[Input — start]

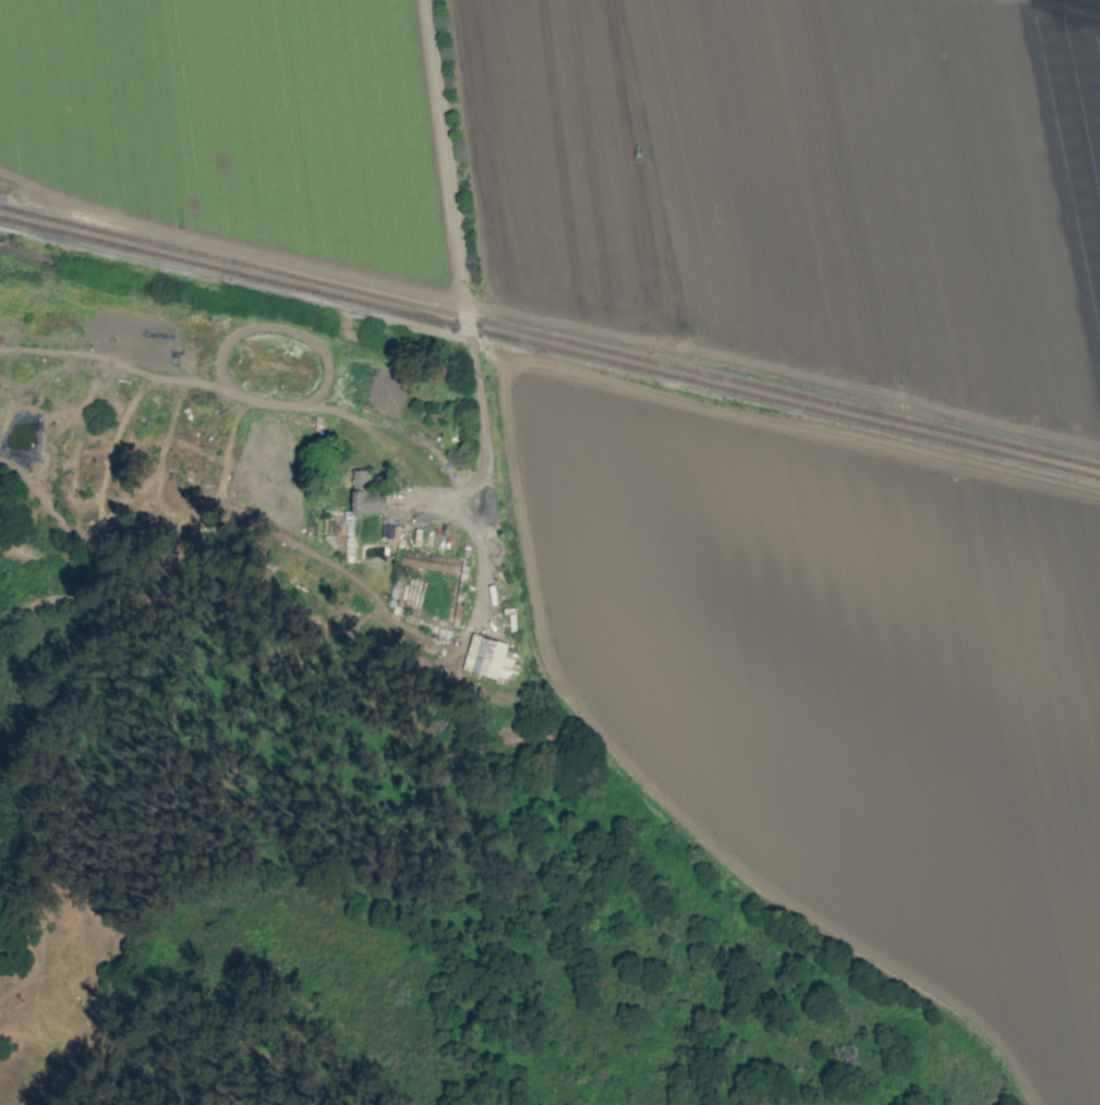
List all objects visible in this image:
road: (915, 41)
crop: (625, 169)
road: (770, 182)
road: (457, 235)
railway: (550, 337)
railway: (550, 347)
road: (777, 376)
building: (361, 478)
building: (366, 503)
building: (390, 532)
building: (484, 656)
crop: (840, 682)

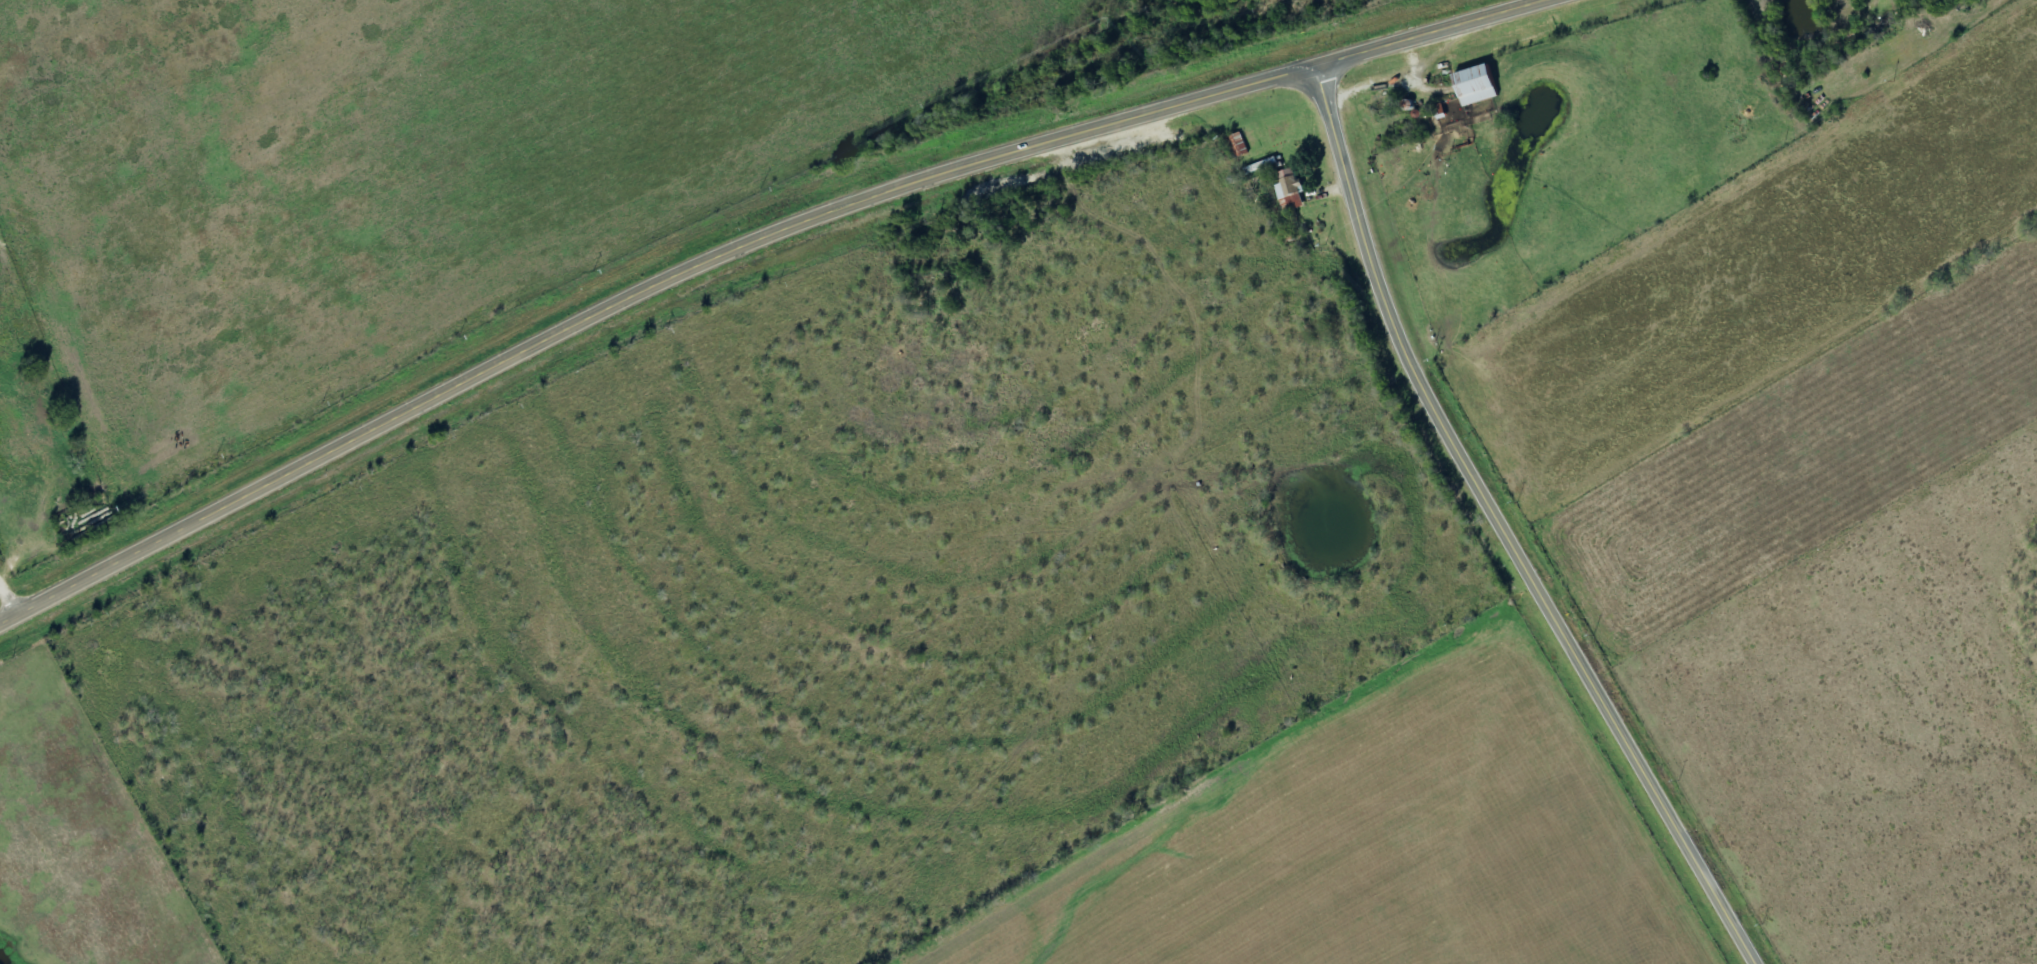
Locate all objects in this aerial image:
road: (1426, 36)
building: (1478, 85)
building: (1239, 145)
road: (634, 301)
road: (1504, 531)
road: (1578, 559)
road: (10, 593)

[Input — finish]

Task to carry out
Images stay out, but the rest of the data above must be repeated exactly.

Response area
List all objects visible in this image:
road: (915, 41)
crop: (625, 169)
road: (770, 182)
road: (457, 235)
railway: (550, 337)
railway: (550, 347)
road: (777, 376)
building: (361, 478)
building: (366, 503)
building: (390, 532)
building: (484, 656)
crop: (840, 682)

Locate all objects in this aerial image:
road: (1426, 36)
building: (1478, 85)
building: (1239, 145)
road: (634, 301)
road: (1504, 531)
road: (1578, 559)
road: (10, 593)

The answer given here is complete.